→ Requirement
Every line in the listing below from the one with "What was the cap" through the one with "The cap (pink)" is to be reproduced exactly, both ends included; leave out the rest.

→ Entries provided

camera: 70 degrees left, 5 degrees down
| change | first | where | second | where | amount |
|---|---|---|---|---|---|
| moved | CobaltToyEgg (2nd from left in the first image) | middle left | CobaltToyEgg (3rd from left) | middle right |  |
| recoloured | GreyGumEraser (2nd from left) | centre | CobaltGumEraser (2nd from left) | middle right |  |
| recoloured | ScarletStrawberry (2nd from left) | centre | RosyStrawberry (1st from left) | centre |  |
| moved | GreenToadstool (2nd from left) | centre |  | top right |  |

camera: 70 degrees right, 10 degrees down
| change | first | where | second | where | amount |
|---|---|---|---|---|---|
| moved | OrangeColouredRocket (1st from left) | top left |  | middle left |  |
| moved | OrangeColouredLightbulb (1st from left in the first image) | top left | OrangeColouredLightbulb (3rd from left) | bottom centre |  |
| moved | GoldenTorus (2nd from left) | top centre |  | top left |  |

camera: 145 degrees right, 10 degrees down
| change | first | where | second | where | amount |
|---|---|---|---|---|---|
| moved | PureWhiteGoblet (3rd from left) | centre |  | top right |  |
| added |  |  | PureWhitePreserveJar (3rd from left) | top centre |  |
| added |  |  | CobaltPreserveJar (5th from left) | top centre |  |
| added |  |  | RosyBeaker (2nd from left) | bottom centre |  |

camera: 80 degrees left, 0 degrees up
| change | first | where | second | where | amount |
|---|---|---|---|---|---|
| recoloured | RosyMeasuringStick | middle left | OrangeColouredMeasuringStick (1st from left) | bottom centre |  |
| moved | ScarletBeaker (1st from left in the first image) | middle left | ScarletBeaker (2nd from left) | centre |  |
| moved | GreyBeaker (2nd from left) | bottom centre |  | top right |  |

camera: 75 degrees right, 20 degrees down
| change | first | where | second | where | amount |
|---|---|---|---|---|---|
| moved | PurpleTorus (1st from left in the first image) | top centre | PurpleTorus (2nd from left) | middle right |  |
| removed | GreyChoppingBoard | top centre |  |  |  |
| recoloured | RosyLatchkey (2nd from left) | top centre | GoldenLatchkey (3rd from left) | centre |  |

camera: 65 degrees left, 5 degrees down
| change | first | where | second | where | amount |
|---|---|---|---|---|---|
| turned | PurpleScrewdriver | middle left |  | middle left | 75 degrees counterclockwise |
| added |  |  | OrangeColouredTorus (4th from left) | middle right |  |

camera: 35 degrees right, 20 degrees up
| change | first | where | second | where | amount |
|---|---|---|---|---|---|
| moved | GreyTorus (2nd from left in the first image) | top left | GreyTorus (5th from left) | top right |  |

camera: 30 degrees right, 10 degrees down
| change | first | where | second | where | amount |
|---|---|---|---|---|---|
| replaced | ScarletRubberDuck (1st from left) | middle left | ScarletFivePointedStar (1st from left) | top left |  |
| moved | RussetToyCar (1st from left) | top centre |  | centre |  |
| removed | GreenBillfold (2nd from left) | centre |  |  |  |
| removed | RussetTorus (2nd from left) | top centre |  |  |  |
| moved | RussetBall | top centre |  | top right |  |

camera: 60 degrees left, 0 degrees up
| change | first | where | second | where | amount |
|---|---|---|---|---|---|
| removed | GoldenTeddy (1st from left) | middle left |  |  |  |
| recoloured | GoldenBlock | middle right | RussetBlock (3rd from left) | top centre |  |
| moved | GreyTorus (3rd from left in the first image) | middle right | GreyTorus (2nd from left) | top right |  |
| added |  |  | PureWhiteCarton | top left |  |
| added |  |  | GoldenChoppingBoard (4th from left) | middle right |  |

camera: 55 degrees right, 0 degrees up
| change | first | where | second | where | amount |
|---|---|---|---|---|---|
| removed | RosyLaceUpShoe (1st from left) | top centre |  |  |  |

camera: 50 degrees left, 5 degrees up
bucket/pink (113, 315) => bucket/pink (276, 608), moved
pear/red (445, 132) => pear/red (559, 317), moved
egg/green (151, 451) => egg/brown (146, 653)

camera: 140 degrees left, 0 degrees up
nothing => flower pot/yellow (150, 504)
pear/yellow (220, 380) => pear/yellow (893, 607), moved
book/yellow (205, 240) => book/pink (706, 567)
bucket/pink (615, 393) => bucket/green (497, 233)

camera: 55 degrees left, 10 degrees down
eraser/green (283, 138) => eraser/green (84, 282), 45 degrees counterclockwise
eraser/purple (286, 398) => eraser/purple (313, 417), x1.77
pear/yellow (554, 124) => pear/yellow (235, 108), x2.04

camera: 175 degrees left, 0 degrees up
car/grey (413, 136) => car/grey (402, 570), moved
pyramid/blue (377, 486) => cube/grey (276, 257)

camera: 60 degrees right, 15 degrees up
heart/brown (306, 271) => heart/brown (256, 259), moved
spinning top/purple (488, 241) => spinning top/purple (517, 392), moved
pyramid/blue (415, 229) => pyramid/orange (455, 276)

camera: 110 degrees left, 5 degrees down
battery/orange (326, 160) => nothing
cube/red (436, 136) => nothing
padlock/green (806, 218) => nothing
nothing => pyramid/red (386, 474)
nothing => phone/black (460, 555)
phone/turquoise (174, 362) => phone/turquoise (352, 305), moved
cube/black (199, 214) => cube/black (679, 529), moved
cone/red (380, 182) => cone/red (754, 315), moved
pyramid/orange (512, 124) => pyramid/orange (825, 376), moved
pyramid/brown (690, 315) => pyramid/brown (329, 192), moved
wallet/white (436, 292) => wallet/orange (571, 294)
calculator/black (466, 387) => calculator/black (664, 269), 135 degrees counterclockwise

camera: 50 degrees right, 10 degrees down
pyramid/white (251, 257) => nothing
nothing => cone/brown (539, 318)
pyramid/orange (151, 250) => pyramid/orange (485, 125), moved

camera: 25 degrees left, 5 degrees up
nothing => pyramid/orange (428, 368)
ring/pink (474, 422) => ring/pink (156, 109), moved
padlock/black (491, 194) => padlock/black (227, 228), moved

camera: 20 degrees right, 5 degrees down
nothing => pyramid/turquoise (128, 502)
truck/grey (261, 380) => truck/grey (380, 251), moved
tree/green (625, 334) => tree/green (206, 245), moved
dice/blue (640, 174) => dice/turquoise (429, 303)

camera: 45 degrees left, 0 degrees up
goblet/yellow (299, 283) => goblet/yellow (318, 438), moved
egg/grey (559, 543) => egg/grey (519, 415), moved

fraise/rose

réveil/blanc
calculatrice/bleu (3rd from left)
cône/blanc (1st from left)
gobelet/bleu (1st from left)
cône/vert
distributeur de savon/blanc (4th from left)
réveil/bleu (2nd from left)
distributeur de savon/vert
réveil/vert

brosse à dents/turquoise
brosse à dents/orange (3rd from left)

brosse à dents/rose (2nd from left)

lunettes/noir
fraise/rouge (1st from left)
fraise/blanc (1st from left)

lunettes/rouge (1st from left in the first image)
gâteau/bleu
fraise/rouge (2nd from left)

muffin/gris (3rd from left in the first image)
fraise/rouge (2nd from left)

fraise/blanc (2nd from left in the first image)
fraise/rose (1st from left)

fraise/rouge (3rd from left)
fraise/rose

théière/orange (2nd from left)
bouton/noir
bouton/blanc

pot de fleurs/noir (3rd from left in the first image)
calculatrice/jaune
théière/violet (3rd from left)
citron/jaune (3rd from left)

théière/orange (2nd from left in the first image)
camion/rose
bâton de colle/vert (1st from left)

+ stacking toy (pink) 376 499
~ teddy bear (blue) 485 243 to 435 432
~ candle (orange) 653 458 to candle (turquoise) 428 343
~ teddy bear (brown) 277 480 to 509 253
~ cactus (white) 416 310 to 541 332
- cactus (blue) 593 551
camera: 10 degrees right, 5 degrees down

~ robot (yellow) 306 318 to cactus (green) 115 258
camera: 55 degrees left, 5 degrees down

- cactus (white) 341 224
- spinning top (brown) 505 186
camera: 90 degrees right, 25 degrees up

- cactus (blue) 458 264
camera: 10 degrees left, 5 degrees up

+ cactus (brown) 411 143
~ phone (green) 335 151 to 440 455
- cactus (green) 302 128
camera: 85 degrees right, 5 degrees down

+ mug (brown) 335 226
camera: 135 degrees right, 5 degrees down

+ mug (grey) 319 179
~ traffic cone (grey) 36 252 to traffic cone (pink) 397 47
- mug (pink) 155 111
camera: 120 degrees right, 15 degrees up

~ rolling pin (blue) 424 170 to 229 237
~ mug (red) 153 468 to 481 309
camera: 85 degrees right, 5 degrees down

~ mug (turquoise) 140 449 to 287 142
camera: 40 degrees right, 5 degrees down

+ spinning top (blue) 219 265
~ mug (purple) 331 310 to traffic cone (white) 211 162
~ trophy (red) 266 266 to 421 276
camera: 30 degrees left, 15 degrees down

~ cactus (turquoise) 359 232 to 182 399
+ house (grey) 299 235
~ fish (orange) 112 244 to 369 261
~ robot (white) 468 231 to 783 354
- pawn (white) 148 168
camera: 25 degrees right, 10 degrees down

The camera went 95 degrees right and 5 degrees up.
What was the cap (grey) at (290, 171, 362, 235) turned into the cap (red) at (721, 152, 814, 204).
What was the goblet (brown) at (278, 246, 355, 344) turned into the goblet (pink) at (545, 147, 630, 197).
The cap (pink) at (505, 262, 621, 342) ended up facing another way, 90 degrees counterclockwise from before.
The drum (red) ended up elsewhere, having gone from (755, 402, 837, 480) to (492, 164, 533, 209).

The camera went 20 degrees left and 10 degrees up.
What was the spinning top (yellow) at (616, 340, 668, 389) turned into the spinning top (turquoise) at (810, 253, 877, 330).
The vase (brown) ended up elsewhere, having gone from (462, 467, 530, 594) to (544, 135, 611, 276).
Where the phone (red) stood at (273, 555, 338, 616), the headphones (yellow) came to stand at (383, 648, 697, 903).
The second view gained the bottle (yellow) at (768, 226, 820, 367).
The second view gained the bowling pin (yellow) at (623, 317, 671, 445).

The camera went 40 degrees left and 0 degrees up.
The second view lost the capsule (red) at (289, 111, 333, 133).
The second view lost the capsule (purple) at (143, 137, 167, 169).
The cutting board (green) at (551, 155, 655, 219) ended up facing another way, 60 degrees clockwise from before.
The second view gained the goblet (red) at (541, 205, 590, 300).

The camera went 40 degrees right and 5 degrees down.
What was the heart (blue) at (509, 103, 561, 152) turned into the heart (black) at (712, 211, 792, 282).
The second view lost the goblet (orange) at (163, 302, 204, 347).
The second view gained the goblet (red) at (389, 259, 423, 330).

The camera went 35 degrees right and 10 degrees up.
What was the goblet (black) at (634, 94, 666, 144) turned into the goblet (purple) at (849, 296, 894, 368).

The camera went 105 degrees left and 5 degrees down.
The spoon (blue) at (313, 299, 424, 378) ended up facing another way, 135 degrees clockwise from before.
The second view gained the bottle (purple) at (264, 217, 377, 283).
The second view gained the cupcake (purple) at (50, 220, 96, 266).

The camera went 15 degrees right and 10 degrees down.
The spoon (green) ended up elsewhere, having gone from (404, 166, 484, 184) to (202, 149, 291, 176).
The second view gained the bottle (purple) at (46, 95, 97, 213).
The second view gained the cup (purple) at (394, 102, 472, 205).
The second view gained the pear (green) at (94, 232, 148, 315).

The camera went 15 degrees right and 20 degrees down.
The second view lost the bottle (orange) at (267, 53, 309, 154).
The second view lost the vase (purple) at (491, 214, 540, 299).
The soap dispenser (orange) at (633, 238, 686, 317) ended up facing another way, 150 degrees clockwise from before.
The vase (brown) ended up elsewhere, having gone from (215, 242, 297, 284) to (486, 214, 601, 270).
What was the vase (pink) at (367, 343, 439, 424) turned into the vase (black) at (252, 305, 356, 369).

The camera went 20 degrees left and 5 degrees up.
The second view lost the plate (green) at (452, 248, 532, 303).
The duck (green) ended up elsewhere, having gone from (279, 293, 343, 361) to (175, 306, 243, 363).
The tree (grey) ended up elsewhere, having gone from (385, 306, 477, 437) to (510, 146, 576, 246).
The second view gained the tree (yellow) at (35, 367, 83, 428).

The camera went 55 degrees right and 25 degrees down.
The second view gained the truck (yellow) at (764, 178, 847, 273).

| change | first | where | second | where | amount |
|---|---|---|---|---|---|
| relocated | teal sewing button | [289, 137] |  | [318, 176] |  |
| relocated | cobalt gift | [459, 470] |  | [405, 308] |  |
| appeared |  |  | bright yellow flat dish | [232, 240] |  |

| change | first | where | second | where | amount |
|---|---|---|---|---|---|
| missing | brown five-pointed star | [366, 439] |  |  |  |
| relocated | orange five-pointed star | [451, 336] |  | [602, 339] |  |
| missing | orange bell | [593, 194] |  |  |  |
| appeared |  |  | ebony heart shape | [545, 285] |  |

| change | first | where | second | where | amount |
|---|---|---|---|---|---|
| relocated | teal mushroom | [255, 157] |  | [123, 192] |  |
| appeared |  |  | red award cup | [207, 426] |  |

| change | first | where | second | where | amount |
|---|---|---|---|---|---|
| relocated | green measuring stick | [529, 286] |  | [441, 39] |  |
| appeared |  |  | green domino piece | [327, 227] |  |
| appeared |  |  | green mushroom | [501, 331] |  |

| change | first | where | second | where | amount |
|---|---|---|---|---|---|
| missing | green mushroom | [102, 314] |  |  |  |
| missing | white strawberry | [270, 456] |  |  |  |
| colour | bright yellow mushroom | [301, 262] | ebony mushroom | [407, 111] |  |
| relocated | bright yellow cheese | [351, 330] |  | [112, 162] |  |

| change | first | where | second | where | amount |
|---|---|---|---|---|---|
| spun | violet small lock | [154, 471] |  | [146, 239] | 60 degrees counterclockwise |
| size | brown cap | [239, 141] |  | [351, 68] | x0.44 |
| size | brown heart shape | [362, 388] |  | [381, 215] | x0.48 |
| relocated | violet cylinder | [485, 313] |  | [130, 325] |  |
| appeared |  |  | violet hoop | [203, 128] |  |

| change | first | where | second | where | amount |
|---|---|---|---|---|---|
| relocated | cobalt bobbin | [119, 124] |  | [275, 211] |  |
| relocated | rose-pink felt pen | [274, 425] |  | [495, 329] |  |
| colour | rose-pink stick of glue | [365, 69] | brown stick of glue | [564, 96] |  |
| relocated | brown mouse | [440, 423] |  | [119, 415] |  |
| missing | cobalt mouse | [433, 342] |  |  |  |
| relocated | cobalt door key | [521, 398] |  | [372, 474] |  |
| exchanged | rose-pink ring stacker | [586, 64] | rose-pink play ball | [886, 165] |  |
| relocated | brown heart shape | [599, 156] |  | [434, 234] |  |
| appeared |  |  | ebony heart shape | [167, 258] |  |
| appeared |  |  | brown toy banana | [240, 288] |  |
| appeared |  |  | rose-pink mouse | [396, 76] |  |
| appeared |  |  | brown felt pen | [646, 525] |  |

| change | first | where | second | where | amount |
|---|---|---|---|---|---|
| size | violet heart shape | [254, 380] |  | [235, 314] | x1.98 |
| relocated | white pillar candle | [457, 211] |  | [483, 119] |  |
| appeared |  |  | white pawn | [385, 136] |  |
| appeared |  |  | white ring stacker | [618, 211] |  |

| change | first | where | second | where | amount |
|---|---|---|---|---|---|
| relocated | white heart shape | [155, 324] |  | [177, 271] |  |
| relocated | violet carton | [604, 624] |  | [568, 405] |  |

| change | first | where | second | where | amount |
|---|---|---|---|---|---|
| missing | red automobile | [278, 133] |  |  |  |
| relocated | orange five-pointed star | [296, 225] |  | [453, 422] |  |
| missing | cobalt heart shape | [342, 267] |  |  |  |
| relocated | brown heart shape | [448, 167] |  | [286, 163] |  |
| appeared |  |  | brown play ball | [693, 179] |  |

→ Written answer
What was the cap (grey) at (290, 171, 362, 235) turned into the cap (red) at (721, 152, 814, 204).
What was the goblet (brown) at (278, 246, 355, 344) turned into the goblet (pink) at (545, 147, 630, 197).
The cap (pink) at (505, 262, 621, 342) ended up facing another way, 90 degrees counterclockwise from before.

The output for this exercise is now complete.